■ **What you have to do**
Please copy every line below that contains the string "diode".

■ **Material provided**

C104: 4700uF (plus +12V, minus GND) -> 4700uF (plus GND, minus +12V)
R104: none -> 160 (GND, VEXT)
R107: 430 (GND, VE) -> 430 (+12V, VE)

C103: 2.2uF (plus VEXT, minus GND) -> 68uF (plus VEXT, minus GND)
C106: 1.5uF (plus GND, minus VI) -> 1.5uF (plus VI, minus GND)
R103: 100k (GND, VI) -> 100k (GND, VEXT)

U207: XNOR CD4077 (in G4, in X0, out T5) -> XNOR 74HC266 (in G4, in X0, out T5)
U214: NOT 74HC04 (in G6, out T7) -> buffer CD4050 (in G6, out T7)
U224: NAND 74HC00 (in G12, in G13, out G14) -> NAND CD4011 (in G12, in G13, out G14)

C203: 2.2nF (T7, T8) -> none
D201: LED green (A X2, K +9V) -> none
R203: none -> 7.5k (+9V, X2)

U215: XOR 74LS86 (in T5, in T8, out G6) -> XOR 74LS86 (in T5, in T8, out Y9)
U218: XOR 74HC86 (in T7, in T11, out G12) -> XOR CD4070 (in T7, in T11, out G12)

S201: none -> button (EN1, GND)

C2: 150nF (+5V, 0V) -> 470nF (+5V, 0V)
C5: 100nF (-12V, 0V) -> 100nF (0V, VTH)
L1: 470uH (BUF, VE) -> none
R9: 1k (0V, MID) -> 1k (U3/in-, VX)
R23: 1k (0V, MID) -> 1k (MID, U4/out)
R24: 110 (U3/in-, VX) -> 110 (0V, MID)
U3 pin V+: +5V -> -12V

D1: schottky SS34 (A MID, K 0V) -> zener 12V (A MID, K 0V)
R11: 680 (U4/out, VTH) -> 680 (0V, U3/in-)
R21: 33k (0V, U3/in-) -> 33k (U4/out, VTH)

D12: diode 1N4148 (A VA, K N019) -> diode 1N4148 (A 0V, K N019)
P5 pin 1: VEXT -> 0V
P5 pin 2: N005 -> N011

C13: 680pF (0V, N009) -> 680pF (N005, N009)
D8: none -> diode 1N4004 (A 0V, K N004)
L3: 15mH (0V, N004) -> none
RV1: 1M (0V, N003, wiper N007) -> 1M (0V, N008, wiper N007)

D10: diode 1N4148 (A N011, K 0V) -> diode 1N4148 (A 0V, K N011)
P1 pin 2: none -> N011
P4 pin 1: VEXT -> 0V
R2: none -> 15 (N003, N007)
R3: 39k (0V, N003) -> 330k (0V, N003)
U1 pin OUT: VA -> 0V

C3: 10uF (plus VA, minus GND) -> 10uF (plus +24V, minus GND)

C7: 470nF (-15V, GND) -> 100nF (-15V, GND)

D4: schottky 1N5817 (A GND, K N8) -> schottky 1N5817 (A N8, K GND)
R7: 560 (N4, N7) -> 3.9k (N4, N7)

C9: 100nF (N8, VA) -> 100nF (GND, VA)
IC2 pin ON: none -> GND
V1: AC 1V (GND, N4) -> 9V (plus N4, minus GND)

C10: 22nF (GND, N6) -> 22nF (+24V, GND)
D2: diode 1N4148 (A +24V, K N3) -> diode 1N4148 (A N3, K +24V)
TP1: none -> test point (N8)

■ **Task solution**
D12: diode 1N4148 (A VA, K N019) -> diode 1N4148 (A 0V, K N019)
D8: none -> diode 1N4004 (A 0V, K N004)
D10: diode 1N4148 (A N011, K 0V) -> diode 1N4148 (A 0V, K N011)
D2: diode 1N4148 (A +24V, K N3) -> diode 1N4148 (A N3, K +24V)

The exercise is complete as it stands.